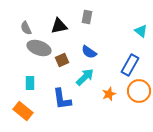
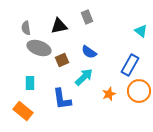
gray rectangle: rotated 32 degrees counterclockwise
gray semicircle: rotated 16 degrees clockwise
cyan arrow: moved 1 px left
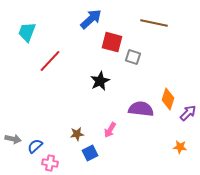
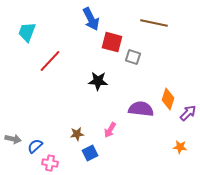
blue arrow: rotated 105 degrees clockwise
black star: moved 2 px left; rotated 30 degrees clockwise
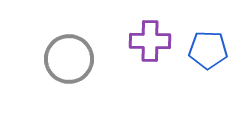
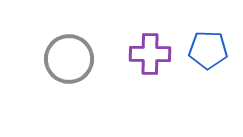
purple cross: moved 13 px down
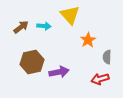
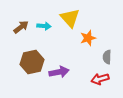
yellow triangle: moved 3 px down
orange star: moved 2 px up; rotated 14 degrees clockwise
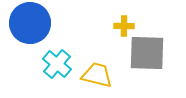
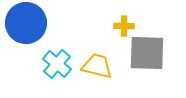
blue circle: moved 4 px left
yellow trapezoid: moved 9 px up
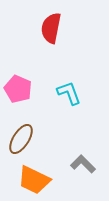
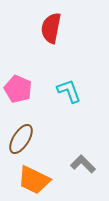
cyan L-shape: moved 2 px up
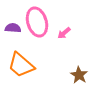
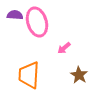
purple semicircle: moved 2 px right, 13 px up
pink arrow: moved 15 px down
orange trapezoid: moved 8 px right, 10 px down; rotated 52 degrees clockwise
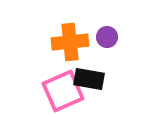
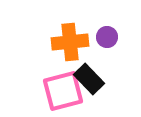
black rectangle: rotated 36 degrees clockwise
pink square: rotated 9 degrees clockwise
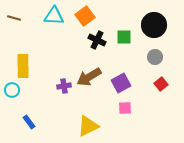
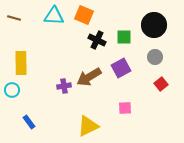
orange square: moved 1 px left, 1 px up; rotated 30 degrees counterclockwise
yellow rectangle: moved 2 px left, 3 px up
purple square: moved 15 px up
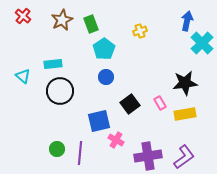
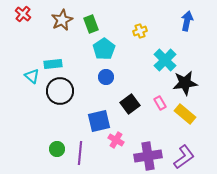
------
> **EXERCISE OBJECTIVE**
If a line in the records above holds the string "cyan", copy it out.

> **RESULT OF THIS EXERCISE**
cyan arrow: moved 1 px left
cyan L-shape: moved 2 px up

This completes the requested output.